### Task details
Omit the images, then repeat the listing exactly.

### Dataset extract

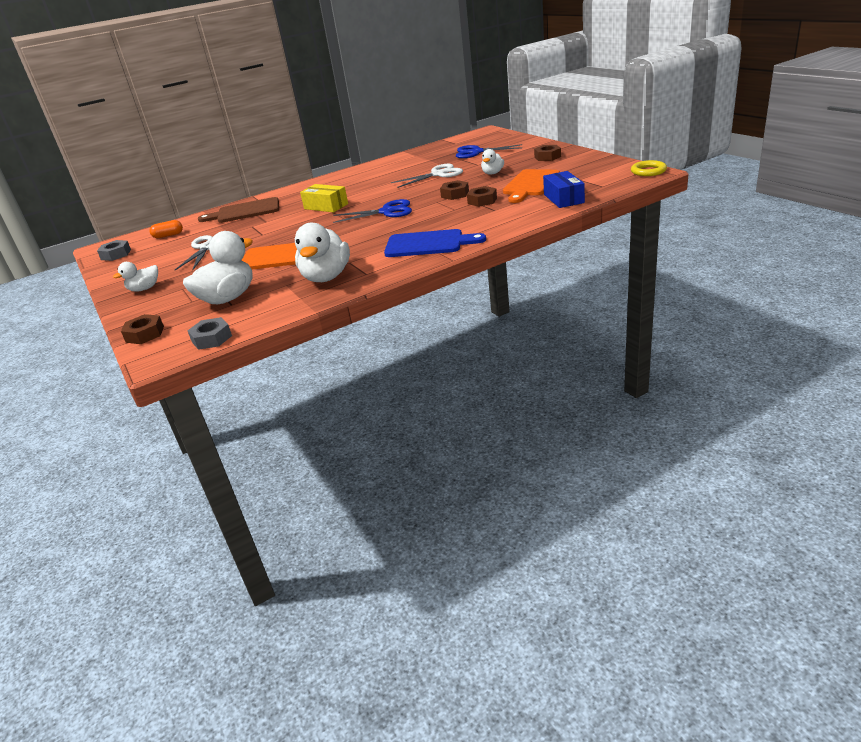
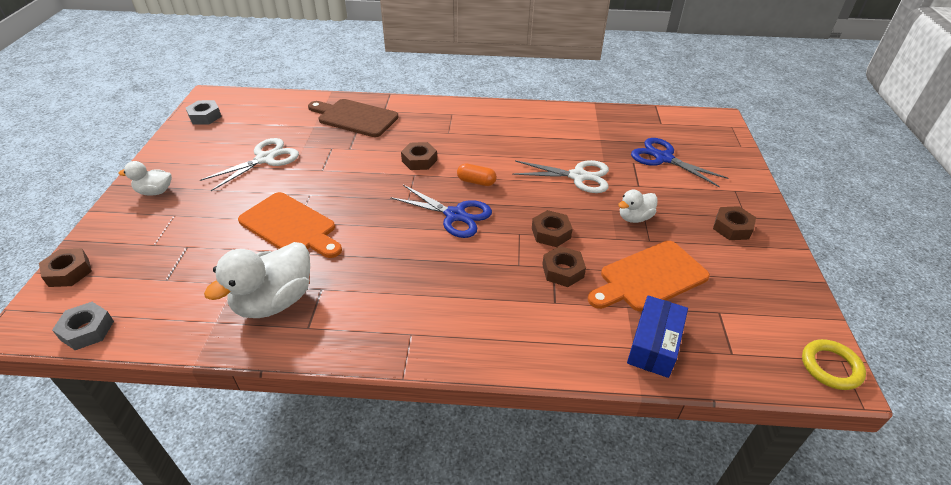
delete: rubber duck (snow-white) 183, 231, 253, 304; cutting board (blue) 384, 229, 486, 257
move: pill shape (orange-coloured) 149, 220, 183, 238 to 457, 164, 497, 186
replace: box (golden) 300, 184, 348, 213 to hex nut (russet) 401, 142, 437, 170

### Solution below
delete: rubber duck (snow-white) 183, 231, 253, 304; cutting board (blue) 384, 229, 486, 257
move: pill shape (orange-coloured) 149, 220, 183, 238 to 457, 164, 497, 186
replace: box (golden) 300, 184, 348, 213 to hex nut (russet) 401, 142, 437, 170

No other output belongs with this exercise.